The answer must be an exact copy of the records, with every picture removed.

▶

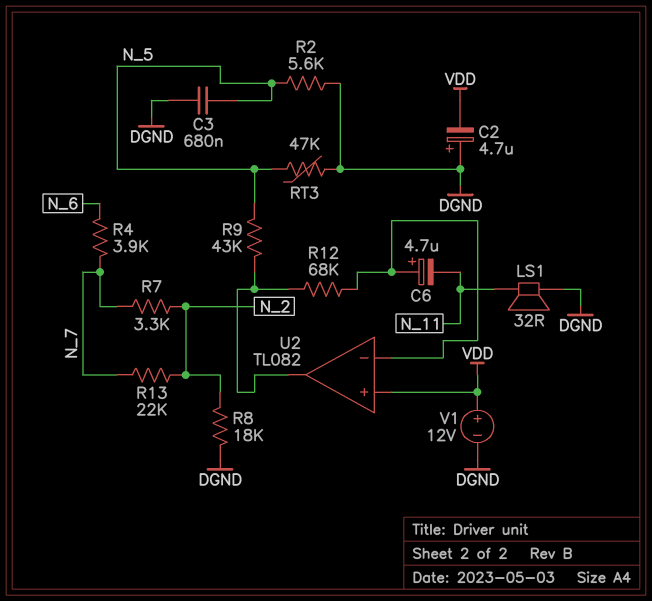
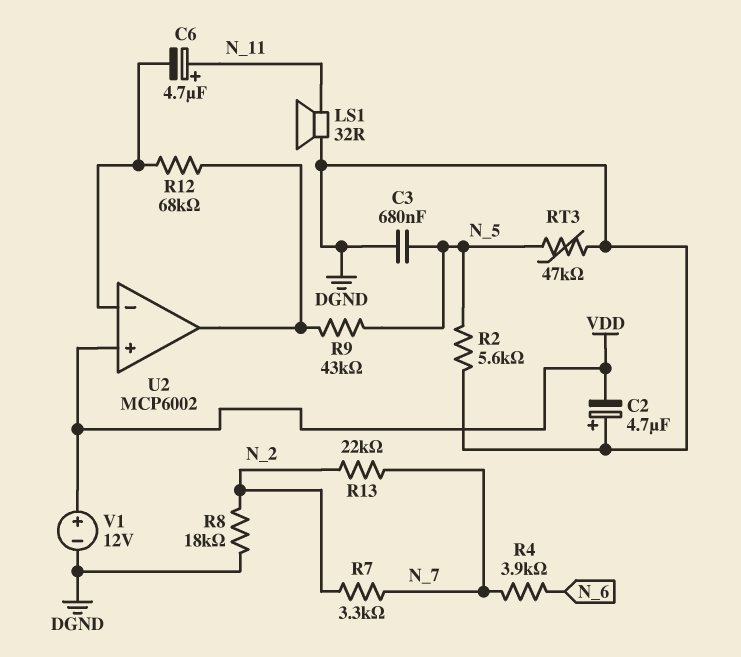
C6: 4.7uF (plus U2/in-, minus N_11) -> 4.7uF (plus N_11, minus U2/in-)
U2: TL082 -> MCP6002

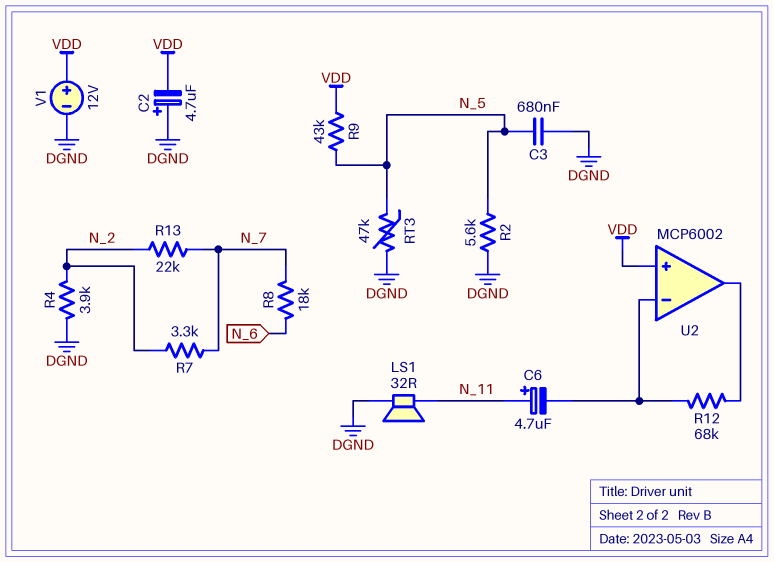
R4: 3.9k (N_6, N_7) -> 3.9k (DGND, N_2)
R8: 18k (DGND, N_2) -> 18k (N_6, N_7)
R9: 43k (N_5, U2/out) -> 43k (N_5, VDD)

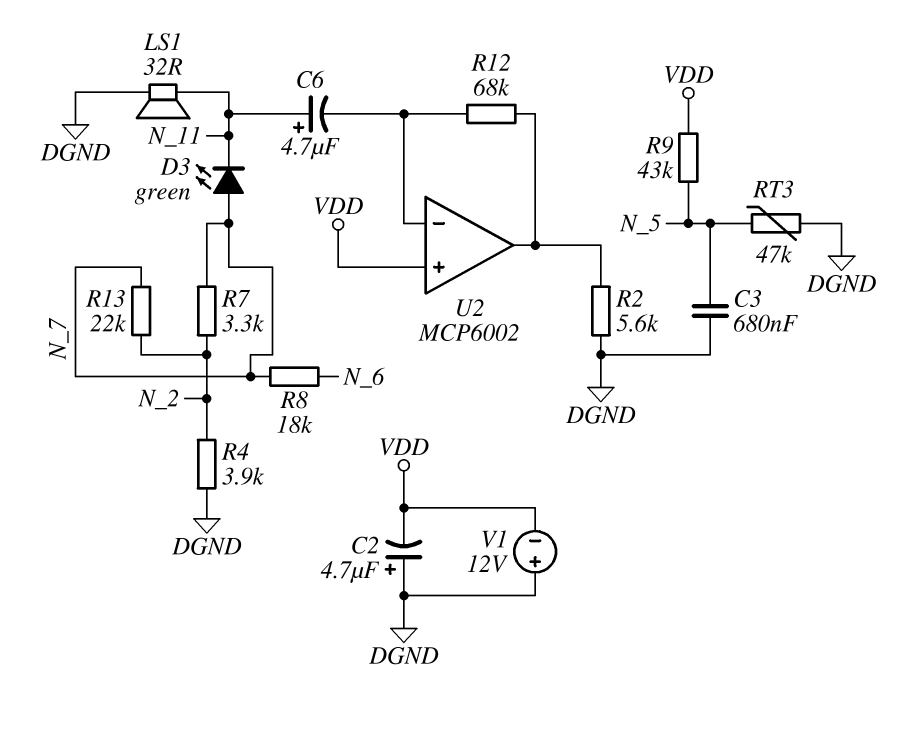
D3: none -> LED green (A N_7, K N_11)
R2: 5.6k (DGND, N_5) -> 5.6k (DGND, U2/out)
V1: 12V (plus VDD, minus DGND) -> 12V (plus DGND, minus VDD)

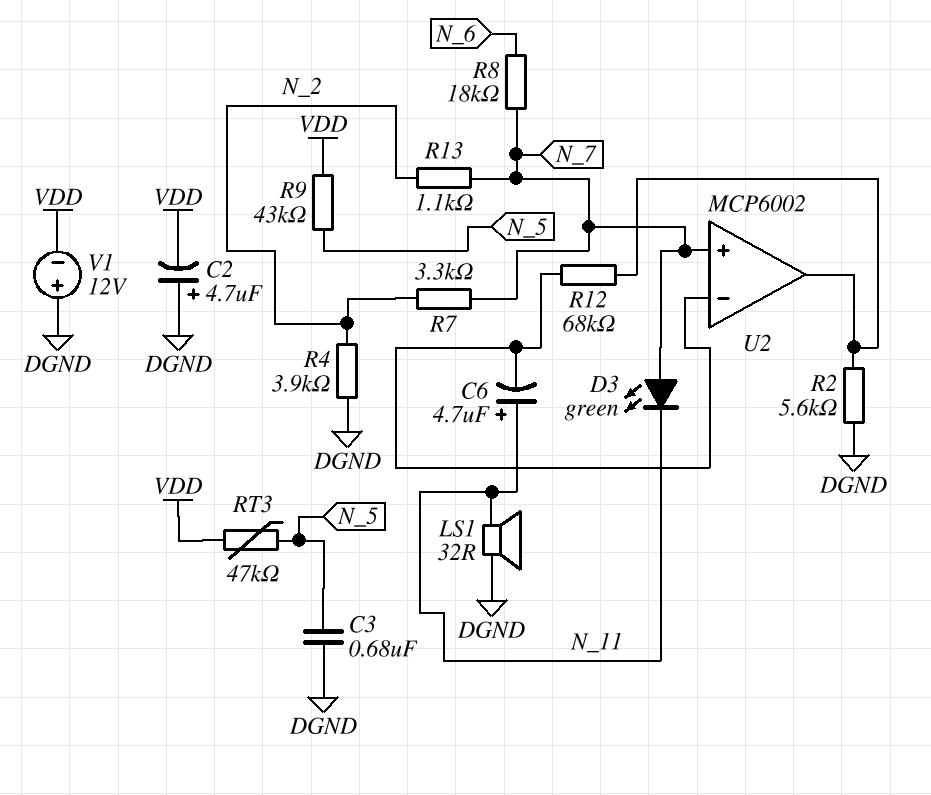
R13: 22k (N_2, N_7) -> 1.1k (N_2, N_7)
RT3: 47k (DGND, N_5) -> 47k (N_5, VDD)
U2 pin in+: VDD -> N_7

◀

(Task solution):
C6: 4.7uF (plus U2/in-, minus N_11) -> 4.7uF (plus N_11, minus U2/in-)
U2: TL082 -> MCP6002

R4: 3.9k (N_6, N_7) -> 3.9k (DGND, N_2)
R8: 18k (DGND, N_2) -> 18k (N_6, N_7)
R9: 43k (N_5, U2/out) -> 43k (N_5, VDD)

D3: none -> LED green (A N_7, K N_11)
R2: 5.6k (DGND, N_5) -> 5.6k (DGND, U2/out)
V1: 12V (plus VDD, minus DGND) -> 12V (plus DGND, minus VDD)

R13: 22k (N_2, N_7) -> 1.1k (N_2, N_7)
RT3: 47k (DGND, N_5) -> 47k (N_5, VDD)
U2 pin in+: VDD -> N_7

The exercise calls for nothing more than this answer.